Information given –

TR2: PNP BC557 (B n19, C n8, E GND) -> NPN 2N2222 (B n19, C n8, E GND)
* * *
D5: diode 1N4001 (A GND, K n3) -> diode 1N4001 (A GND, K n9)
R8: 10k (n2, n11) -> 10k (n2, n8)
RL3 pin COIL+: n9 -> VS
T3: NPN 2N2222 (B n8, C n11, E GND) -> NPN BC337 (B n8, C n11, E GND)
...
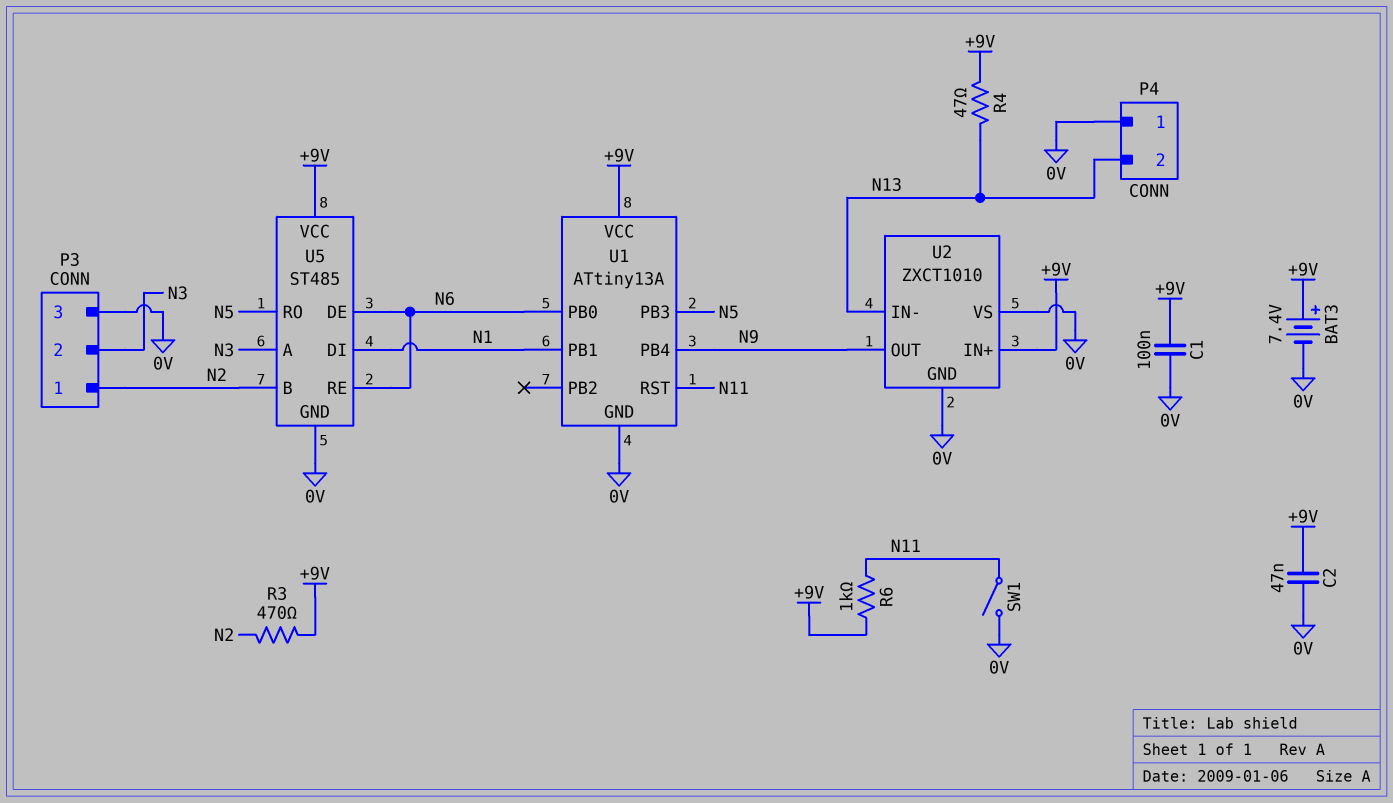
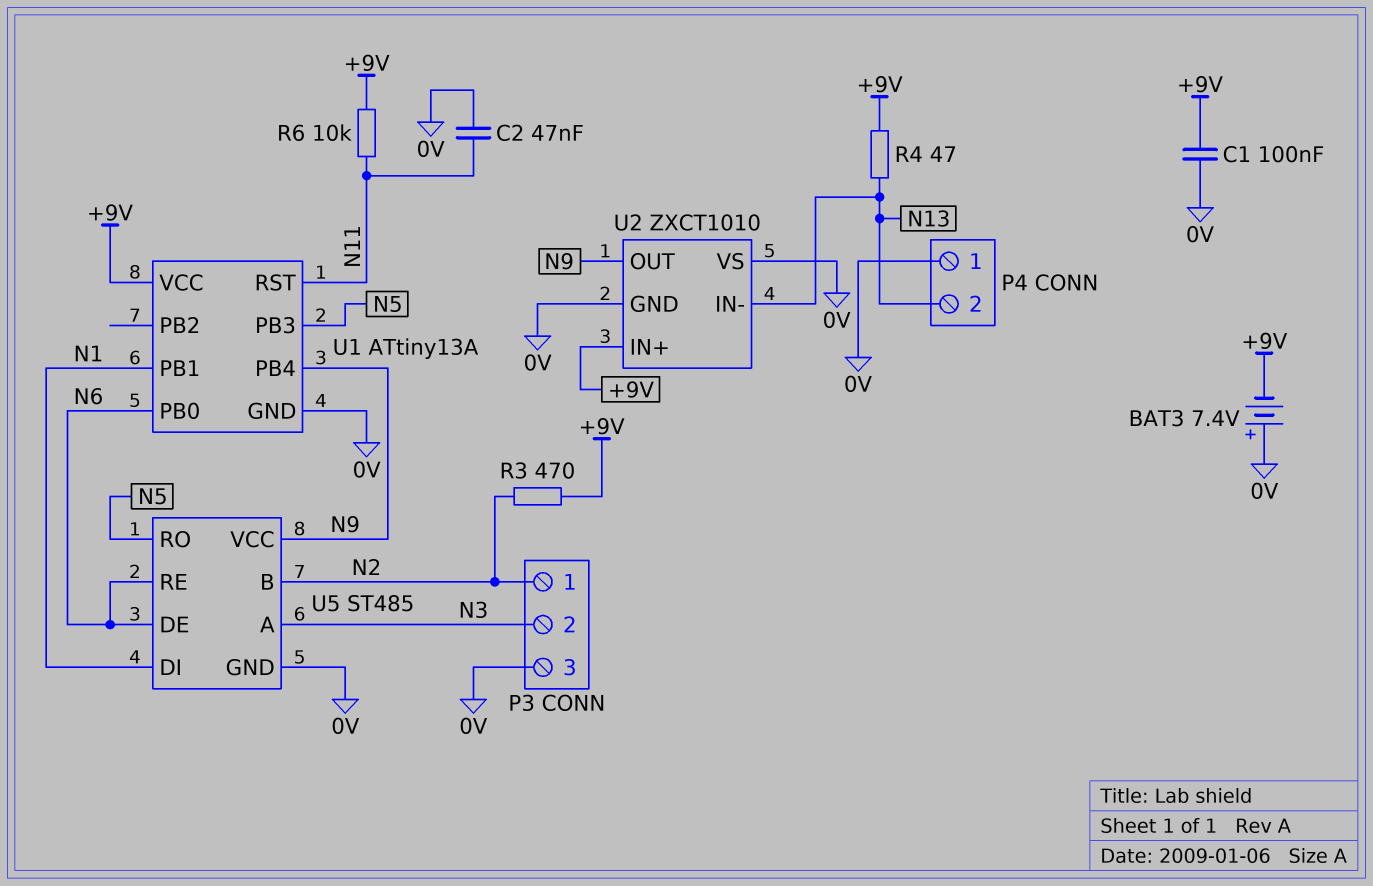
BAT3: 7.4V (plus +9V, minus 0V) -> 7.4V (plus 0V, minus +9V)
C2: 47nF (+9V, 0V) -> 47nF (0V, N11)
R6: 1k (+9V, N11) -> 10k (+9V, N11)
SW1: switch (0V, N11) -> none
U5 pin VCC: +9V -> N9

To do – Could you set down, exactly as written, the lines above between the one holding "D5: diode 1N4001" and the one holding "T3: NPN 2N2222", inclusive, and nothing more?

Solution to this task –
D5: diode 1N4001 (A GND, K n3) -> diode 1N4001 (A GND, K n9)
R8: 10k (n2, n11) -> 10k (n2, n8)
RL3 pin COIL+: n9 -> VS
T3: NPN 2N2222 (B n8, C n11, E GND) -> NPN BC337 (B n8, C n11, E GND)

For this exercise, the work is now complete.